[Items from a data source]
*** Begin section ***

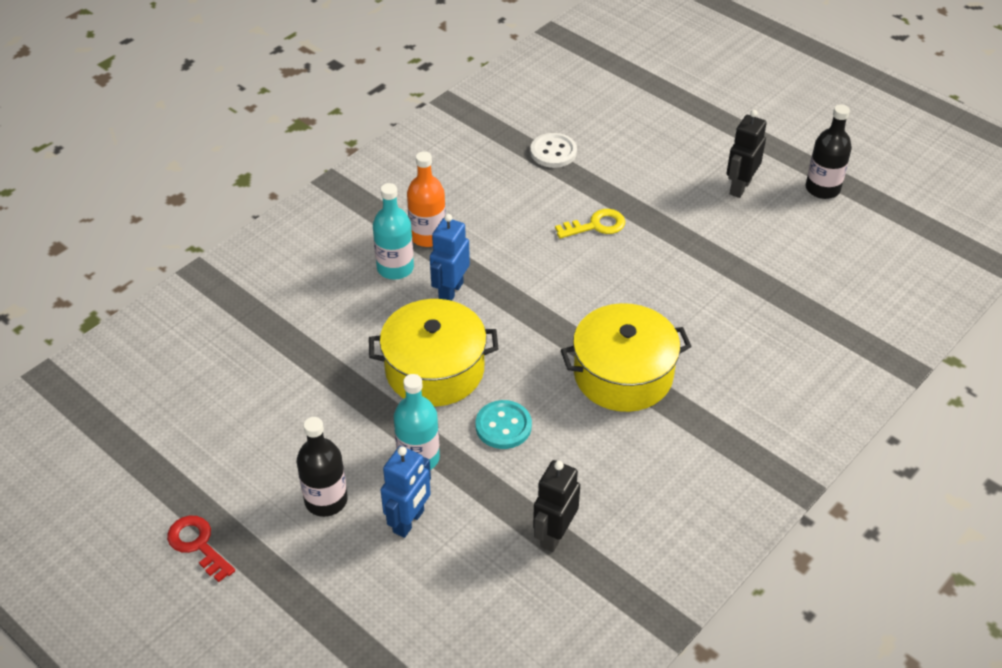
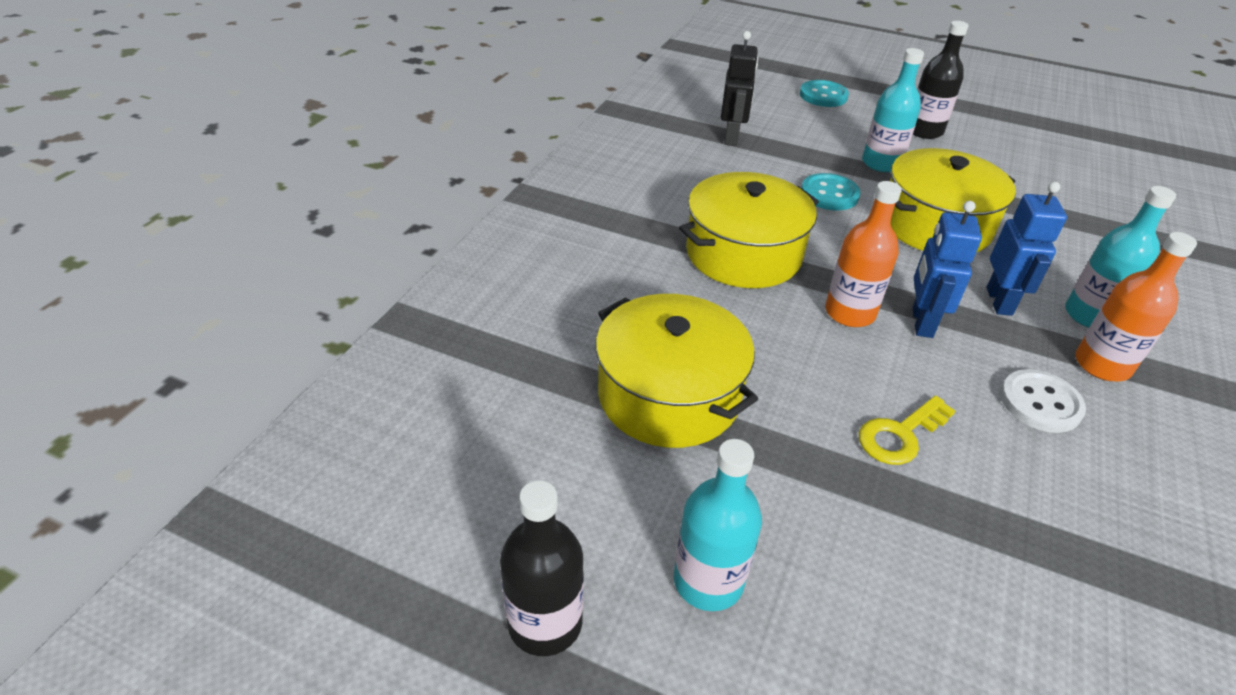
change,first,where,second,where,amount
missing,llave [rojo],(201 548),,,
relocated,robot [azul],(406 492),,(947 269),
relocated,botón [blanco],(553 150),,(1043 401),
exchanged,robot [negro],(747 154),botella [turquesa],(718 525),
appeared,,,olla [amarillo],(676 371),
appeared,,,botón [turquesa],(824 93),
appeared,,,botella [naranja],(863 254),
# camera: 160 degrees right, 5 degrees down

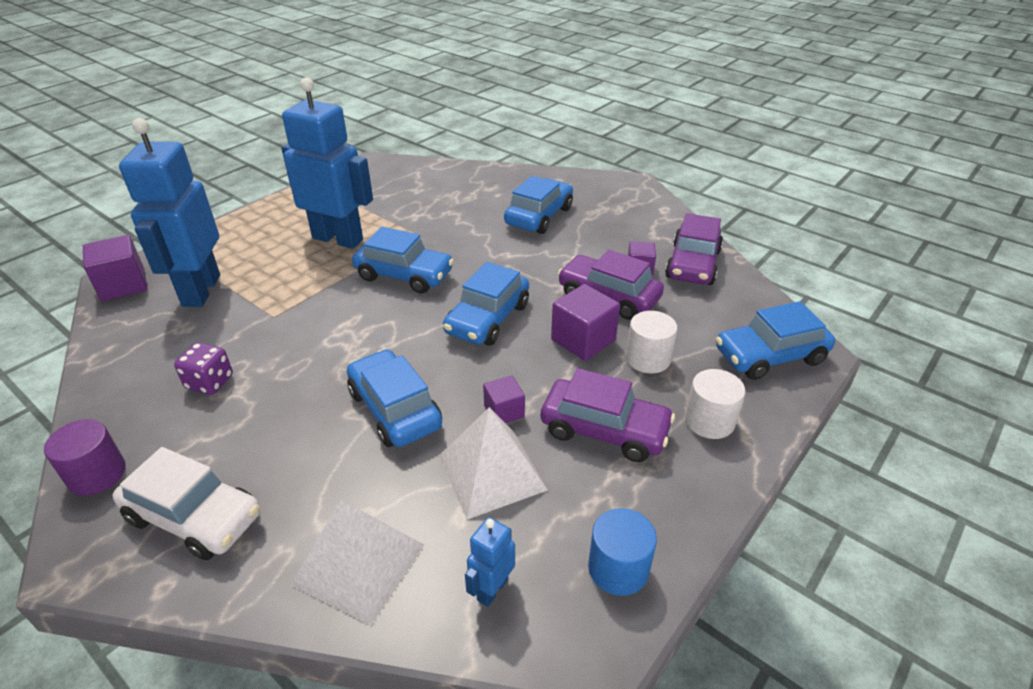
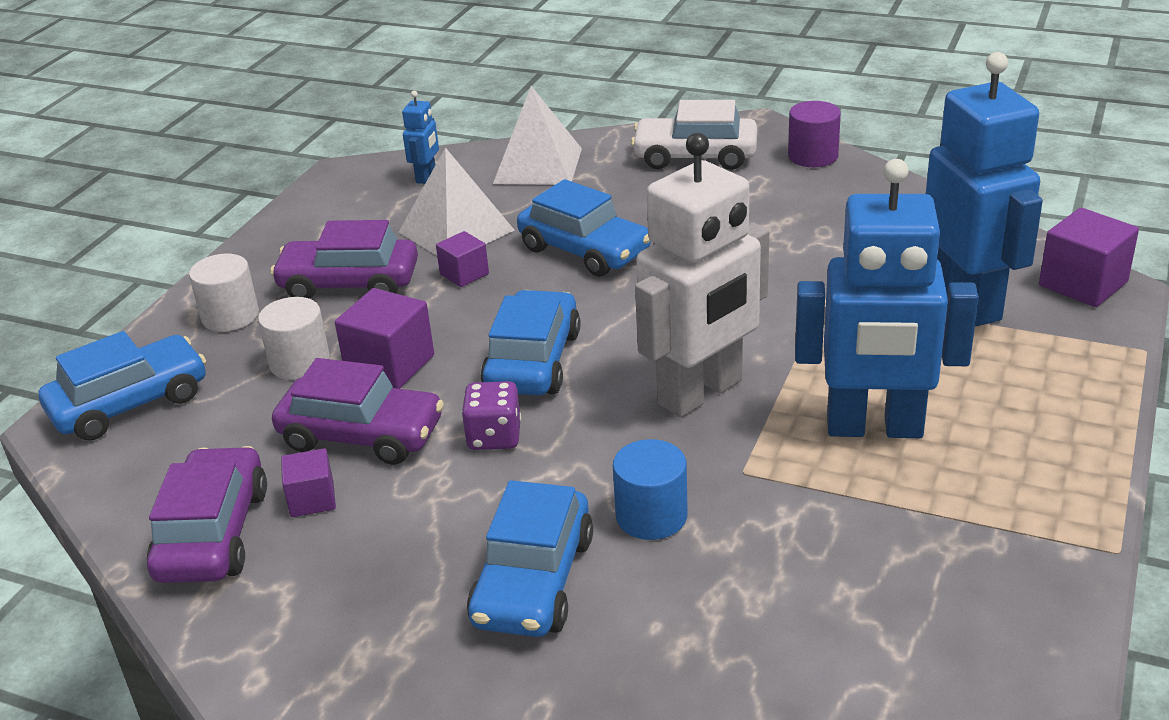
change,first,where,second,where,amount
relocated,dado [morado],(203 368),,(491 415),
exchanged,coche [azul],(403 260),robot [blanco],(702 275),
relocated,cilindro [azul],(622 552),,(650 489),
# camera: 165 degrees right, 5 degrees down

*** End section ***

Brief =>
Images stay out, but the rest of the data above must be repeated exactly.

Task solution =>
change,first,where,second,where,amount
missing,llave [rojo],(201 548),,,
relocated,robot [azul],(406 492),,(947 269),
relocated,botón [blanco],(553 150),,(1043 401),
exchanged,robot [negro],(747 154),botella [turquesa],(718 525),
appeared,,,olla [amarillo],(676 371),
appeared,,,botón [turquesa],(824 93),
appeared,,,botella [naranja],(863 254),
# camera: 160 degrees right, 5 degrees down

change,first,where,second,where,amount
relocated,dado [morado],(203 368),,(491 415),
exchanged,coche [azul],(403 260),robot [blanco],(702 275),
relocated,cilindro [azul],(622 552),,(650 489),
# camera: 165 degrees right, 5 degrees down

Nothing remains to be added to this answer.